## YOUR GOAL
Look through the entries below. Say how many lines include "scaled", with nothing added.

## MATERIALS PROVIDED
-=-=-

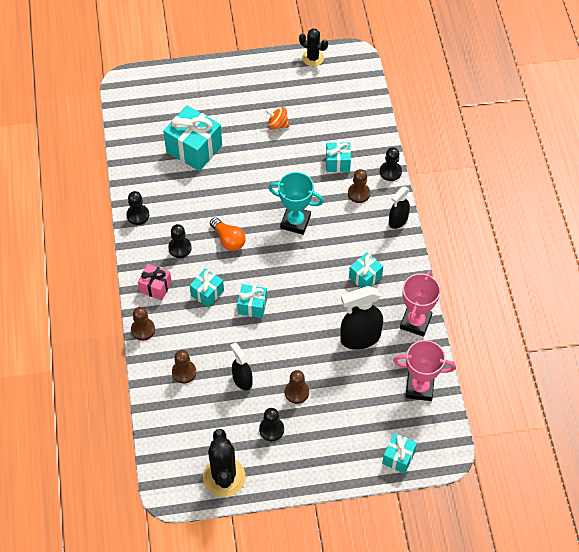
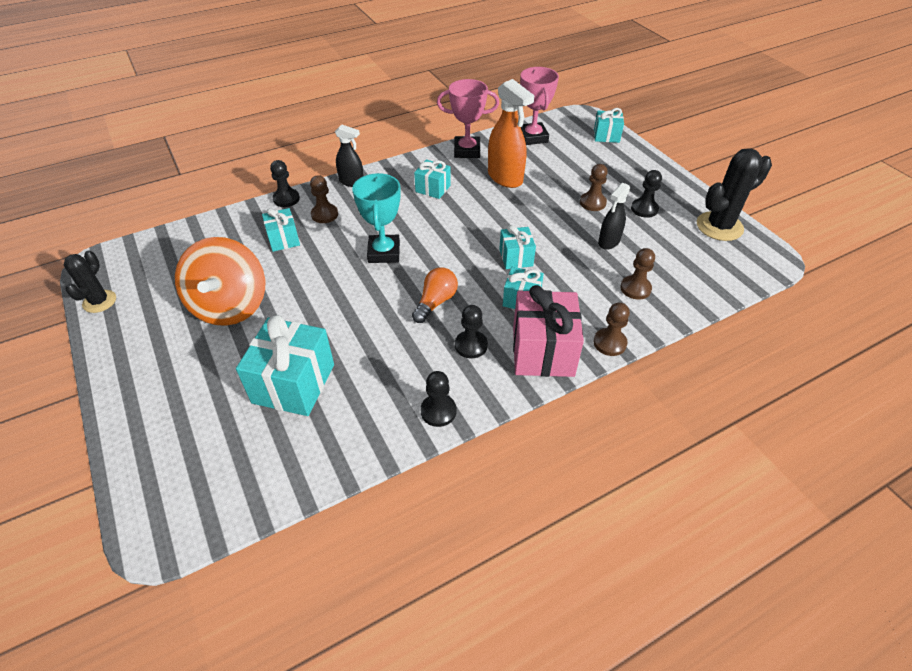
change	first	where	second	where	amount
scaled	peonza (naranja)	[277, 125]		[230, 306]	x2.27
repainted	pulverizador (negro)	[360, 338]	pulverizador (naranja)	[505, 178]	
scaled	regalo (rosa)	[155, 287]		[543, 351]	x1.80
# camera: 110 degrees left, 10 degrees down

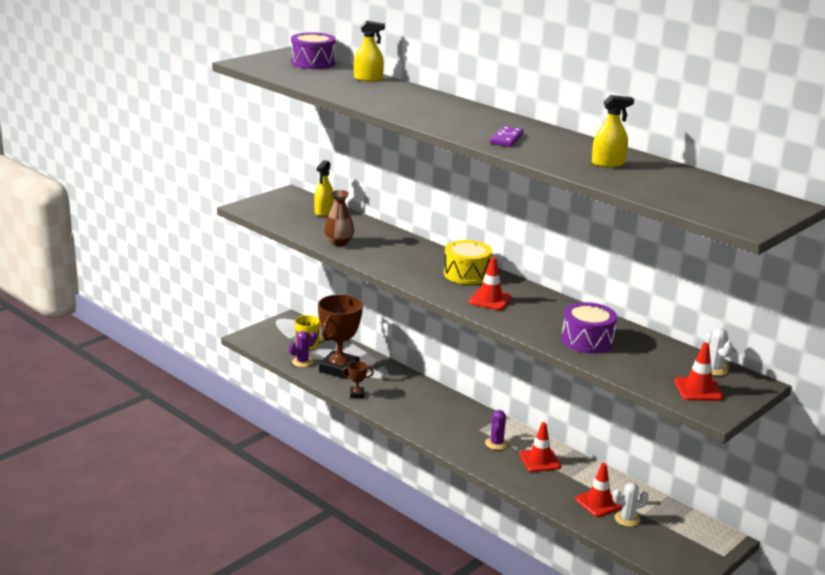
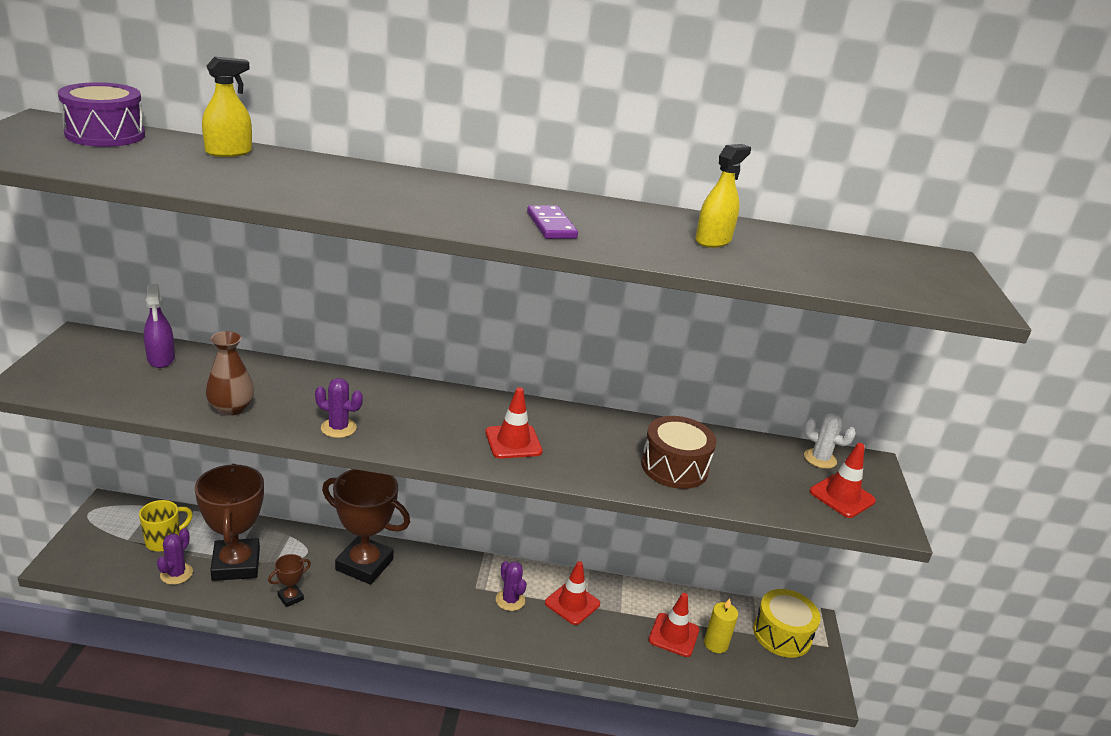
change	first	where	second	where	amount
repainted	pulverizador (amarillo)	[324, 212]	pulverizador (morado)	[161, 358]	
new			cactus (morado)	[338, 428]	
new			trofeo (marrón)	[364, 564]	
repainted	tambor (morado)	[587, 340]	tambor (marrón)	[674, 467]	
swapped	cactus (blanco)	[627, 519]	vela (amarillo)	[716, 644]	
shifted	tambor (amarillo)	[467, 274]		[782, 634]	
# camera: 40 degrees left, 5 degrees up

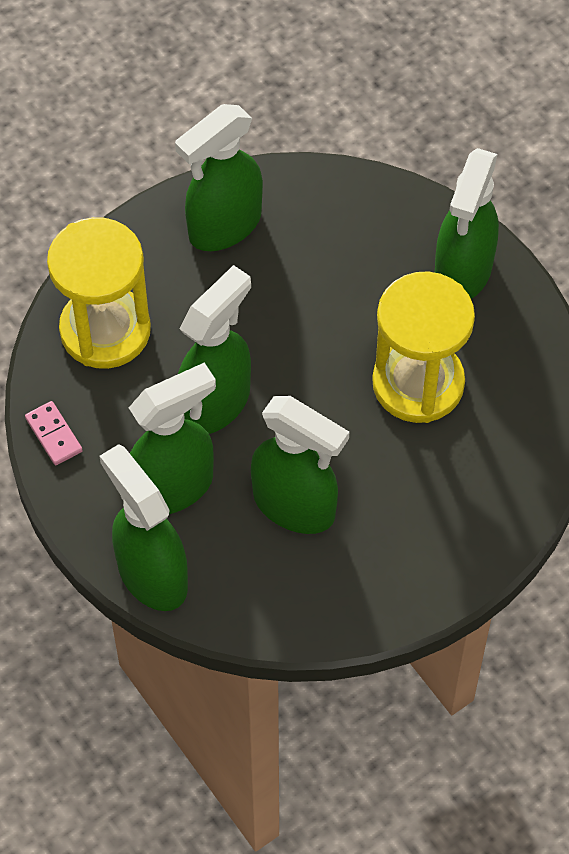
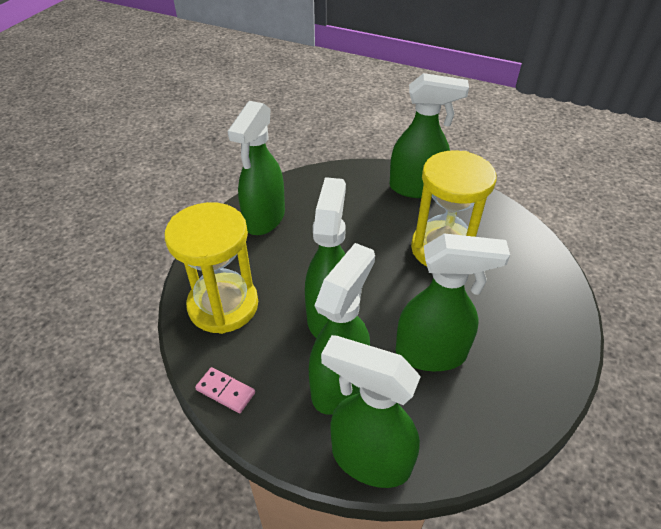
change	first	where	second	where	amount
rotated	pulverizador (verde)	[462, 272]		[416, 188]	75 degrees counterclockwise
# camera: 30 degrees left, 15 degrees down

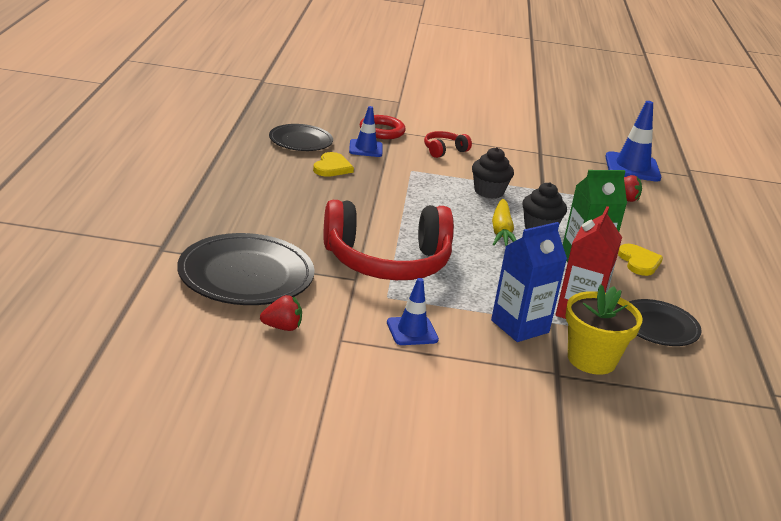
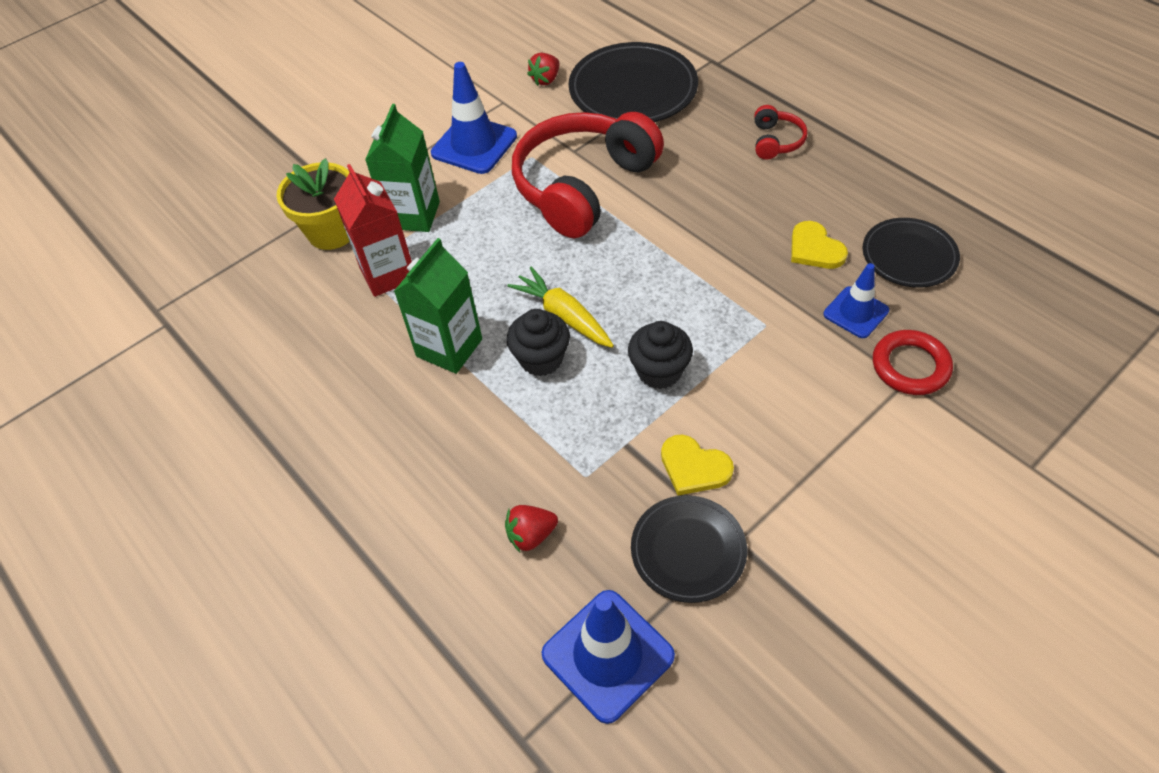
change	first	where	second	where	amount
repainted	cartón de leche (azul)	[520, 326]	cartón de leche (verde)	[413, 215]	
scaled	cono de tráfico (azul)	[412, 331]		[474, 145]	x1.62
shifted	plato (negro)	[658, 327]		[688, 550]	
shifted	corazón (amarillo)	[639, 262]		[694, 467]	
shifted	auriculares (rojo)	[444, 150]		[776, 141]	
# camera: 140 degrees right, 25 degrees up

-=-=-

## EXERCISE SOLUTION
3